## What you will do
Which lines in the records below contain the word "Schachtel"? Return each of them.

── Given information ──

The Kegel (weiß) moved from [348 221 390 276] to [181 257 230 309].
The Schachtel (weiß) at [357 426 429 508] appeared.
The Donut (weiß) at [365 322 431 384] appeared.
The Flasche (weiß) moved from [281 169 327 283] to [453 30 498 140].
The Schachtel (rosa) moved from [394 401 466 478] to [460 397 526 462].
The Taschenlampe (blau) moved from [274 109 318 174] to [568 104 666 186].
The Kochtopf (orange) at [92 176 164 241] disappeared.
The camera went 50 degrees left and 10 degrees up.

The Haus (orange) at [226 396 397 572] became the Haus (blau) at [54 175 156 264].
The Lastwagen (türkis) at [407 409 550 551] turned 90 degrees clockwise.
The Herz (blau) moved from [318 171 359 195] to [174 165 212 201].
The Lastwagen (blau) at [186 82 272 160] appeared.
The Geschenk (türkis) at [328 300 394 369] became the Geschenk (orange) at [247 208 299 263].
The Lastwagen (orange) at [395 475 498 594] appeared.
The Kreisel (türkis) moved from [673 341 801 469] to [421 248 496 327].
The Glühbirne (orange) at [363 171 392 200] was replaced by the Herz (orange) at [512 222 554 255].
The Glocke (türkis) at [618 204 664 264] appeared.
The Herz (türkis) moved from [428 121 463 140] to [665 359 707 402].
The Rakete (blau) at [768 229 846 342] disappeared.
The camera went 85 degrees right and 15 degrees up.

───
── Given information ──

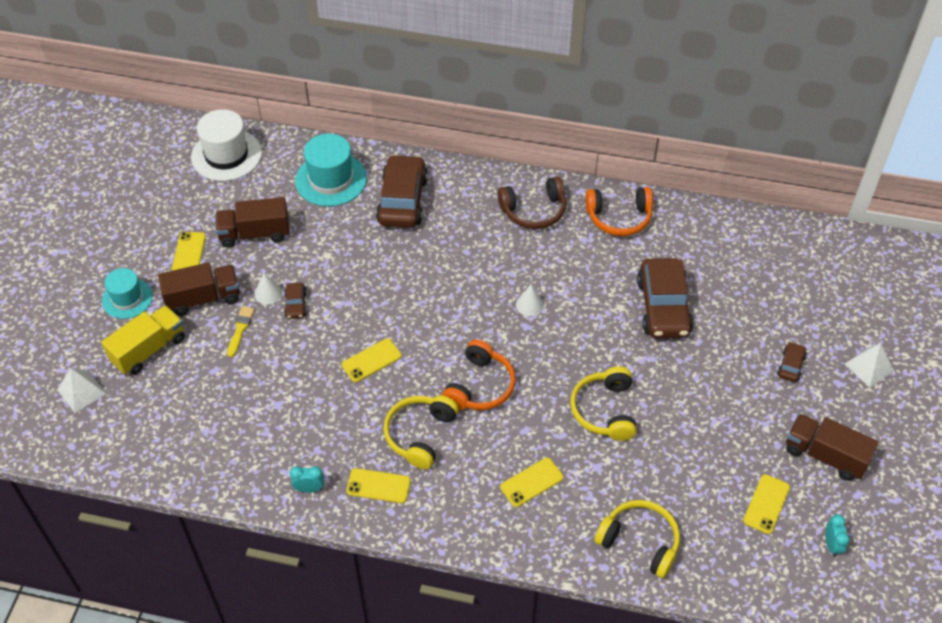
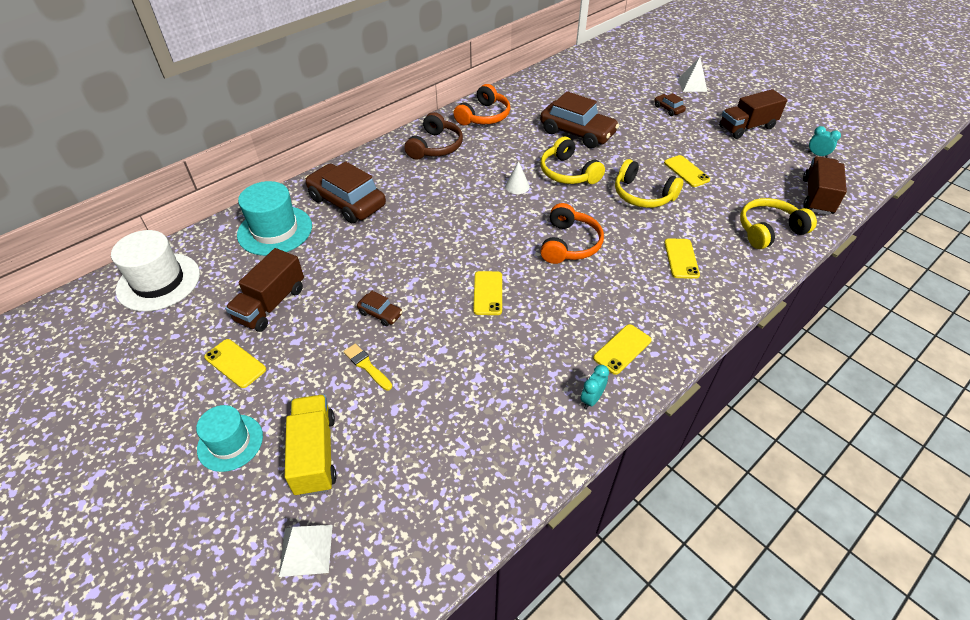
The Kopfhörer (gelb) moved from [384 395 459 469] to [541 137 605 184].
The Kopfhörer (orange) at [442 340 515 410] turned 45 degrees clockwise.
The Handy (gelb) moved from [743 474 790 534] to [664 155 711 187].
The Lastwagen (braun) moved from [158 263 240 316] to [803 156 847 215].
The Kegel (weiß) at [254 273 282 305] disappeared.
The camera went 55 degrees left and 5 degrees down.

───
── Given information ──

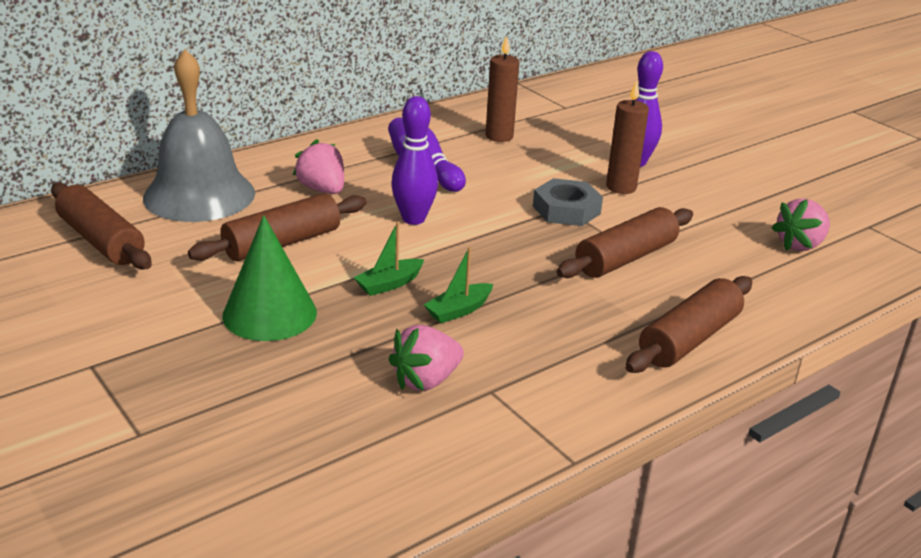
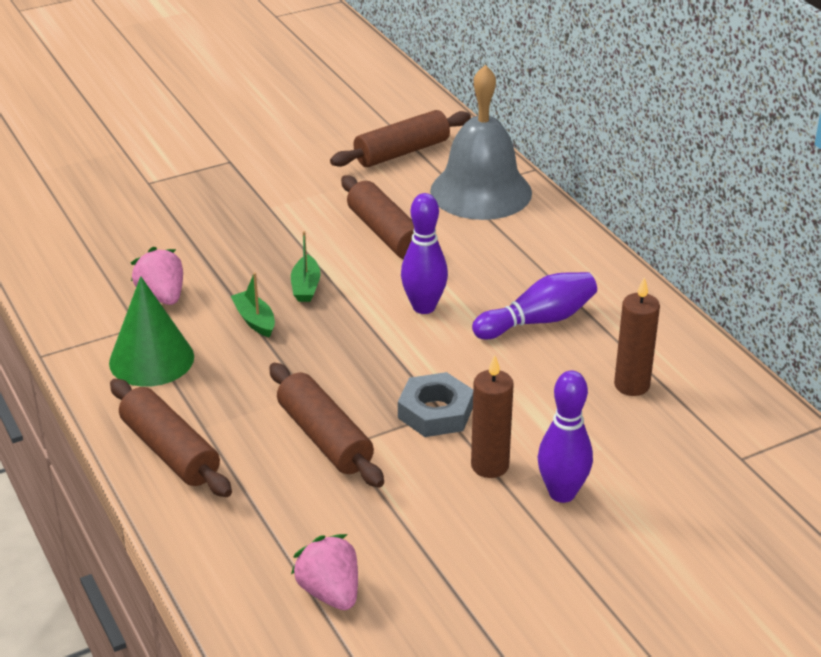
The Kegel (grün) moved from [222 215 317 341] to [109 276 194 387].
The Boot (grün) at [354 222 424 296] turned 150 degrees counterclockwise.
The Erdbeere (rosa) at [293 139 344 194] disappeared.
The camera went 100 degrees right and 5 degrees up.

───

## Response to this task
The Schachtel (weiß) at [357 426 429 508] appeared.
The Schachtel (rosa) moved from [394 401 466 478] to [460 397 526 462].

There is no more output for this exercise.